### [DATASET CONTENT]

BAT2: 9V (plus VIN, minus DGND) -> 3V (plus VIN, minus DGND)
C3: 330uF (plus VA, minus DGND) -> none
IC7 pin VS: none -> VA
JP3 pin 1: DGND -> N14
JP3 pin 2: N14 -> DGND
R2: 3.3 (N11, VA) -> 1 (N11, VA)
==
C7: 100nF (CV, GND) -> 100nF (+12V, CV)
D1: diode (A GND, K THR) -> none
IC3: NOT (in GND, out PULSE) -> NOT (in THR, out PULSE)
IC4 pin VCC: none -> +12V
---
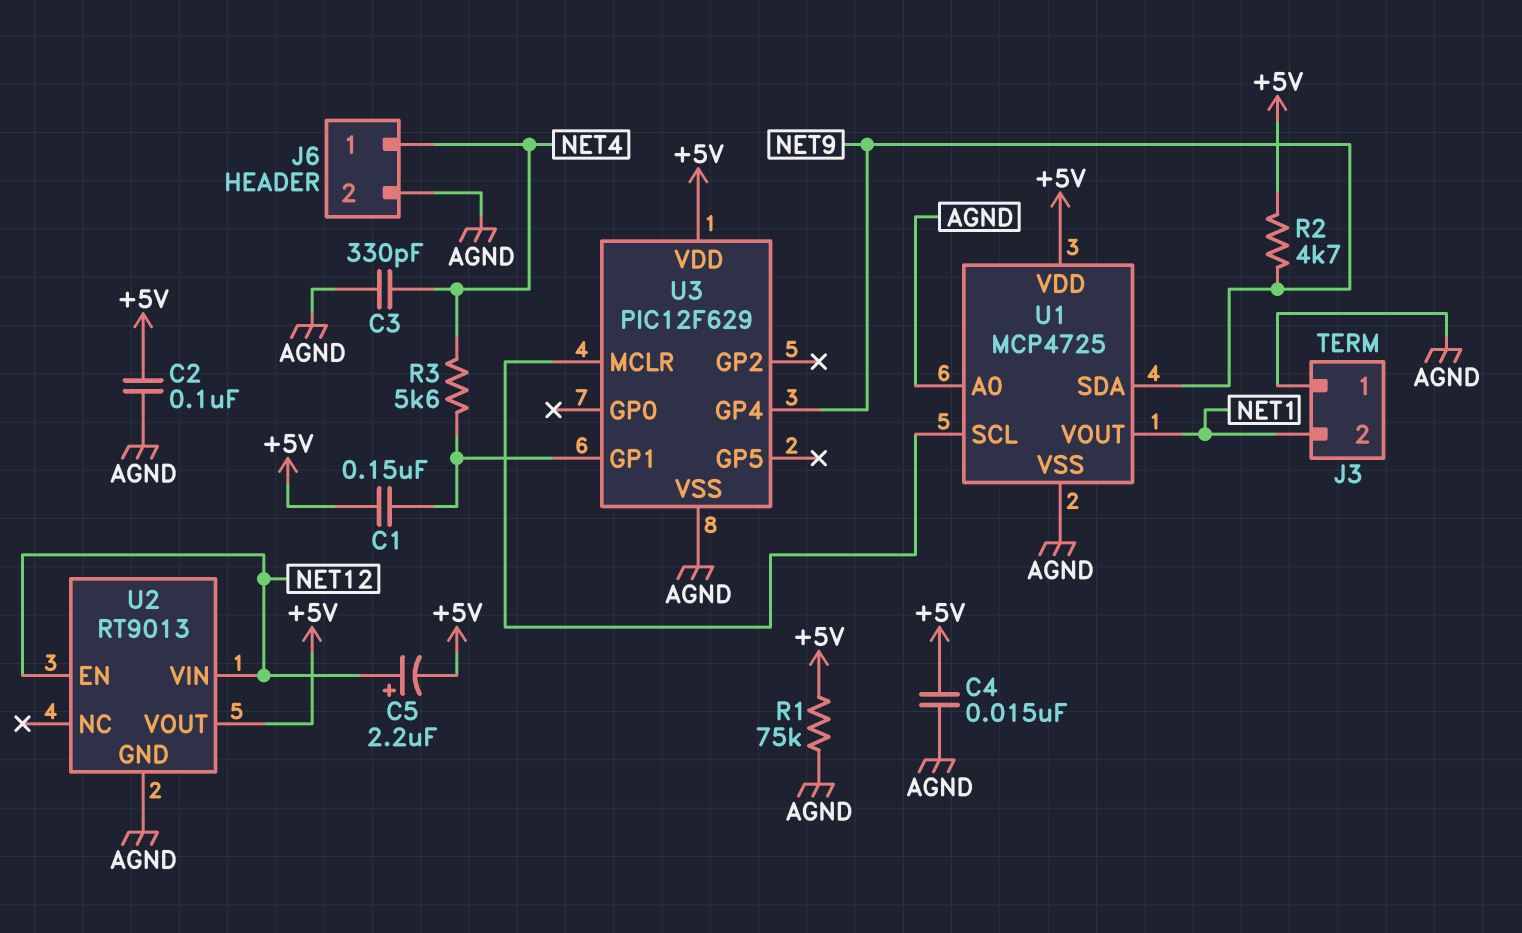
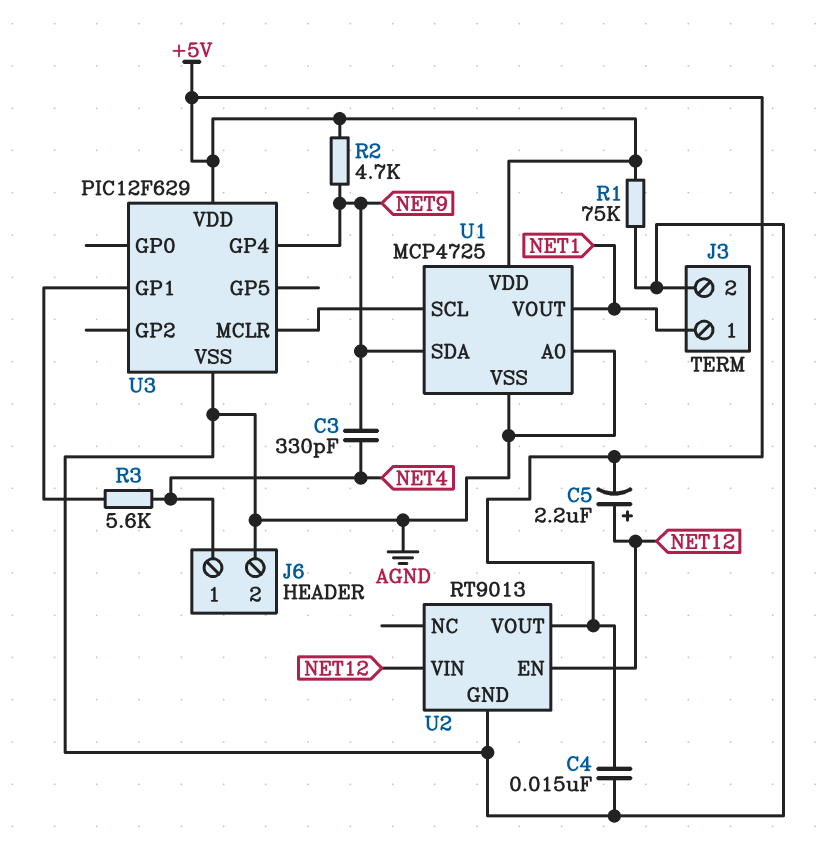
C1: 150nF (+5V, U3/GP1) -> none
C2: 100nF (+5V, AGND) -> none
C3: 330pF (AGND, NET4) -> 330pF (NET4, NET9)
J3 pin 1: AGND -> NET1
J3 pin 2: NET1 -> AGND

### [TASK STATEMENT]
Within the listing above, filter for lines holding the string "DGND" and copy each one.

### [REPLY TO THE TASK]
BAT2: 9V (plus VIN, minus DGND) -> 3V (plus VIN, minus DGND)
C3: 330uF (plus VA, minus DGND) -> none
JP3 pin 1: DGND -> N14
JP3 pin 2: N14 -> DGND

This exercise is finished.